# [Aim of the task]
Print every line of the entries below, from the very first one down to and including the line that contains "cyan trapezoid: moved 1 px right;". Copy each line character for character.

━━━━━━

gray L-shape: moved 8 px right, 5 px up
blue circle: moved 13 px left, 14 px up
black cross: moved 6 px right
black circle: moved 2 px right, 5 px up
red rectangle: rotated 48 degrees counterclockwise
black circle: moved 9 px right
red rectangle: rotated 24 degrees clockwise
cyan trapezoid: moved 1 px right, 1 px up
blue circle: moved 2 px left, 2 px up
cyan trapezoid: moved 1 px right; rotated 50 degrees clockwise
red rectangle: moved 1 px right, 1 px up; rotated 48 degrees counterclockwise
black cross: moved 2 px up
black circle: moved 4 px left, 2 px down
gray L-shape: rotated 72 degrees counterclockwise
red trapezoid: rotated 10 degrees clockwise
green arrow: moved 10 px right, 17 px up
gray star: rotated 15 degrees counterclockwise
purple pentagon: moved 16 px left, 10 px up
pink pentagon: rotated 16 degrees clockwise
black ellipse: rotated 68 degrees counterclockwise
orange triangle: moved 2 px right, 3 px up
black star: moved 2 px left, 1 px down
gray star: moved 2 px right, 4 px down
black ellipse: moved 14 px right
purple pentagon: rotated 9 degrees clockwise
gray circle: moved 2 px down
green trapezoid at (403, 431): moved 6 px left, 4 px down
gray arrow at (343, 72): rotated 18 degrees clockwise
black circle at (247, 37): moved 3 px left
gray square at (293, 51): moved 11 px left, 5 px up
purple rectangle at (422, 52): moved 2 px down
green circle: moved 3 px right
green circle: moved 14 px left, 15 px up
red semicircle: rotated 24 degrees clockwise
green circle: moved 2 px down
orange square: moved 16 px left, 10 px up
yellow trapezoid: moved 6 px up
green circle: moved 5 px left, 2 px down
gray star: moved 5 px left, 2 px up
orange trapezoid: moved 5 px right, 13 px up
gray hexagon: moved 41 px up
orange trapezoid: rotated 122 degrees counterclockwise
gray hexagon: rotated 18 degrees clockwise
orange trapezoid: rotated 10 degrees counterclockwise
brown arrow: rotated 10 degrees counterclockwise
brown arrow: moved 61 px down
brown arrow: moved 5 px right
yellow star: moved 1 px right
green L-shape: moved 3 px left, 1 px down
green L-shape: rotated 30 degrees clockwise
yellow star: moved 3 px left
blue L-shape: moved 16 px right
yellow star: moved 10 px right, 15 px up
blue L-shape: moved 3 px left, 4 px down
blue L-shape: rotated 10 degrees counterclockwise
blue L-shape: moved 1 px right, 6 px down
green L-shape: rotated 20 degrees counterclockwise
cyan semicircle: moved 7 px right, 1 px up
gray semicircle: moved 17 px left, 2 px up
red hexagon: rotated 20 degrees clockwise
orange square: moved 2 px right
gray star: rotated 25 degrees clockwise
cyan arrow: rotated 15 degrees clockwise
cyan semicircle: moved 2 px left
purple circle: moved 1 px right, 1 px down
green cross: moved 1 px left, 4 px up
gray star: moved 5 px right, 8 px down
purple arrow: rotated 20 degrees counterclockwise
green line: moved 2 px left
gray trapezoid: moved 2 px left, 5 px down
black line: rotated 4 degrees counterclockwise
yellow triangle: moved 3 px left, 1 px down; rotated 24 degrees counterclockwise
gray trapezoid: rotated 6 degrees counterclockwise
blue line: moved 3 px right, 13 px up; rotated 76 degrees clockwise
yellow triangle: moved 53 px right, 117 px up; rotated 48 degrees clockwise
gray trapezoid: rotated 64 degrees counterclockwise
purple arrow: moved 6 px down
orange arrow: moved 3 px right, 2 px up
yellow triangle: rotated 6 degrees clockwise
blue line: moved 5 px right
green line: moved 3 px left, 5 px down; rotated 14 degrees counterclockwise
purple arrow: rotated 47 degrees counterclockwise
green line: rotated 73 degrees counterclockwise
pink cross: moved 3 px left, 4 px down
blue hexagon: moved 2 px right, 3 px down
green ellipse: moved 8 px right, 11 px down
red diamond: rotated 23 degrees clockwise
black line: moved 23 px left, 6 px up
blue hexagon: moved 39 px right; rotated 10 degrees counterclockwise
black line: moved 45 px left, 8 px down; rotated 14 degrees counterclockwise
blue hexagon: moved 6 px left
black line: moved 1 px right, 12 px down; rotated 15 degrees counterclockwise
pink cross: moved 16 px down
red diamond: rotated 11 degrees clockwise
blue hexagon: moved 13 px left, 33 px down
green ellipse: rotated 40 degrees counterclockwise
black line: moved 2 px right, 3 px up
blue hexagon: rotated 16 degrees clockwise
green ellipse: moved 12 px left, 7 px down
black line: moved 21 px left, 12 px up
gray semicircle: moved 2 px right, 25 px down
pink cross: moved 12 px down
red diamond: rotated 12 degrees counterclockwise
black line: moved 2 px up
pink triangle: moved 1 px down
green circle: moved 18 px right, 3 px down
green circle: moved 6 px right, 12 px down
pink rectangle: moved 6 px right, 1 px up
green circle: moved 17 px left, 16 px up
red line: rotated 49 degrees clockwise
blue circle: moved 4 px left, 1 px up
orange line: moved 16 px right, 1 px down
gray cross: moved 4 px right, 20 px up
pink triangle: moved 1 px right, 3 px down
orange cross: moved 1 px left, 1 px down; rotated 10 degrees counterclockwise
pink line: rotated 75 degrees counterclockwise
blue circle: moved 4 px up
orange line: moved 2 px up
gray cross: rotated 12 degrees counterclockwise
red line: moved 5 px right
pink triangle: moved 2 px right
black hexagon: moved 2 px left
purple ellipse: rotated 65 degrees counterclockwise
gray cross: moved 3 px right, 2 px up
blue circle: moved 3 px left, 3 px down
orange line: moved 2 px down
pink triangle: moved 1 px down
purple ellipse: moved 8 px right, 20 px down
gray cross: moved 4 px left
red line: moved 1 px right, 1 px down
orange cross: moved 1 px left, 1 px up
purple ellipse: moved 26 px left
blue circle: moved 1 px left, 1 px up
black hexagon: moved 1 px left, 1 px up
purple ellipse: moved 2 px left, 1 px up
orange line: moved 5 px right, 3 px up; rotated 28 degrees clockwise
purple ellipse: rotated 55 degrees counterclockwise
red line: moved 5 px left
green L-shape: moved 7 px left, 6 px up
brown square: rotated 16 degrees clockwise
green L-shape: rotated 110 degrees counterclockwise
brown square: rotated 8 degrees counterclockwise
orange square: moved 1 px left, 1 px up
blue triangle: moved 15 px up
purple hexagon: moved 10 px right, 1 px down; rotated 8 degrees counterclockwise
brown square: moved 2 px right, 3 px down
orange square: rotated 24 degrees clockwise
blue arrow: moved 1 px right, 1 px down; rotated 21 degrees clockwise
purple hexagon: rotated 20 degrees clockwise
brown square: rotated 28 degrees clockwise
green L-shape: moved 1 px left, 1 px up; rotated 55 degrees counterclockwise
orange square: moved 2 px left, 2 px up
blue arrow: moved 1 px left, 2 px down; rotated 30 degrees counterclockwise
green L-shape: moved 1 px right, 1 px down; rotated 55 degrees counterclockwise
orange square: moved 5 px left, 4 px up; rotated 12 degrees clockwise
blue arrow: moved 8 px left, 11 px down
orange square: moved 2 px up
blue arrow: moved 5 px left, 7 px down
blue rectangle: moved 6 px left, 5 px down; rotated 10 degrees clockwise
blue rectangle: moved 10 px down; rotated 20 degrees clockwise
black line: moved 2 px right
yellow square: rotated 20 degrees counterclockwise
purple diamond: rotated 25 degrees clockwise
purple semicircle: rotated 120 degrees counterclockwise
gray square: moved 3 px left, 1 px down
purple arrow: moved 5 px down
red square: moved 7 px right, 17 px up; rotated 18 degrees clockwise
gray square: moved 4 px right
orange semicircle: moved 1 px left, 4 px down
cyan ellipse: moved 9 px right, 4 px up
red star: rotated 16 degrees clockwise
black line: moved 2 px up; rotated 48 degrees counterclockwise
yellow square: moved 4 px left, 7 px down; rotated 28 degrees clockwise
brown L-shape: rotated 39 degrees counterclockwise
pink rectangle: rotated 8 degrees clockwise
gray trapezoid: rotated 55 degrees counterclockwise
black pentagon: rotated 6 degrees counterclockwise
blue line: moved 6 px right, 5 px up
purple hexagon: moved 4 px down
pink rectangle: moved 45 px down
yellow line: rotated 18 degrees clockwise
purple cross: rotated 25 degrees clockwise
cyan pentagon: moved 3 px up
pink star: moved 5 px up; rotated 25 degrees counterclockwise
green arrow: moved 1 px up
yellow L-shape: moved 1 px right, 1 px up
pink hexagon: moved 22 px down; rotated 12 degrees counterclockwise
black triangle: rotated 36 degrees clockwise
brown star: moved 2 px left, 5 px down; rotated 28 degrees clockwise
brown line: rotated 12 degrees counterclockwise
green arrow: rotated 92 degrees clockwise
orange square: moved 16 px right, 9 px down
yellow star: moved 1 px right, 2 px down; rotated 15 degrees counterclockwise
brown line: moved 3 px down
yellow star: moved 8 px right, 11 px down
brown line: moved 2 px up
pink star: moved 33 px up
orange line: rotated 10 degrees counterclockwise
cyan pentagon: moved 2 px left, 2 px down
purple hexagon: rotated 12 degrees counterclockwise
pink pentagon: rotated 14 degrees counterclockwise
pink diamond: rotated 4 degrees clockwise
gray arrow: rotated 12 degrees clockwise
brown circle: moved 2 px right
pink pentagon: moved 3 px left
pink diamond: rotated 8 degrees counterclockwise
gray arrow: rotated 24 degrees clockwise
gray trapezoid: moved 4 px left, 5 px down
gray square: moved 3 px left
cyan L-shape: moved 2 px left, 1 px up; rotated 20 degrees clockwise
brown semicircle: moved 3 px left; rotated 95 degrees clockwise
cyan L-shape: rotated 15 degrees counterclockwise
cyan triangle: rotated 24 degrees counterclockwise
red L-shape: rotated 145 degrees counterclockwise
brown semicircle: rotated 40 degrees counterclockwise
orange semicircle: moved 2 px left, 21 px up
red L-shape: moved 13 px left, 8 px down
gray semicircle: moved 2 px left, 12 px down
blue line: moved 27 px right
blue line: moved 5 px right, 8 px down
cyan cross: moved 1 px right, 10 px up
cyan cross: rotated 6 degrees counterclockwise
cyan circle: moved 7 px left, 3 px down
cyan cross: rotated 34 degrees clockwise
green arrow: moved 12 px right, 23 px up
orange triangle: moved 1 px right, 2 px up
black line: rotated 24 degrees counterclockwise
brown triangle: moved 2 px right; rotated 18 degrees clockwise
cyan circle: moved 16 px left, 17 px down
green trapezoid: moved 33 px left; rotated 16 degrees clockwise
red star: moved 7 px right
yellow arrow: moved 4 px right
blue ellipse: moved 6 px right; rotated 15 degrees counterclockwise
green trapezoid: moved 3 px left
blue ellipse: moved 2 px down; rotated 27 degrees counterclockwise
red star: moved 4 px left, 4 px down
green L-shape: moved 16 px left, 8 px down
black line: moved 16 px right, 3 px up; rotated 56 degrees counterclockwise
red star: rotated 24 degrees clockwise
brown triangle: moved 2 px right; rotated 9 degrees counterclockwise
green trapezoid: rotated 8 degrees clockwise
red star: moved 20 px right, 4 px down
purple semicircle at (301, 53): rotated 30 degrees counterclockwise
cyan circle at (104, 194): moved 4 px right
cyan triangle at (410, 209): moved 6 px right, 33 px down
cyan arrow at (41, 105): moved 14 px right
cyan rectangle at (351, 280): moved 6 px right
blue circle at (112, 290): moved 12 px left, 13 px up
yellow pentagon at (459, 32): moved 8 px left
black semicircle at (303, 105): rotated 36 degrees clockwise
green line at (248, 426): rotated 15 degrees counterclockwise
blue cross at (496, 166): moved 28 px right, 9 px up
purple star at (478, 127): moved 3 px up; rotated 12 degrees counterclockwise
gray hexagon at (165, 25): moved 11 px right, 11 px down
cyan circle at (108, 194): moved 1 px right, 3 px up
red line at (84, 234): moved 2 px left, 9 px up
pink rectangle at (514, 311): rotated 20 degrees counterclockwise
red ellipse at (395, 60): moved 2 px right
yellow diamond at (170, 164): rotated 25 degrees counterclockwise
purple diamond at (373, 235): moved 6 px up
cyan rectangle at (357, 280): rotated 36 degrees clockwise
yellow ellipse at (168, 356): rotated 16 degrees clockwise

━━━━━━

# [Full output]
gray L-shape: moved 8 px right, 5 px up
blue circle: moved 13 px left, 14 px up
black cross: moved 6 px right
black circle: moved 2 px right, 5 px up
red rectangle: rotated 48 degrees counterclockwise
black circle: moved 9 px right
red rectangle: rotated 24 degrees clockwise
cyan trapezoid: moved 1 px right, 1 px up
blue circle: moved 2 px left, 2 px up
cyan trapezoid: moved 1 px right; rotated 50 degrees clockwise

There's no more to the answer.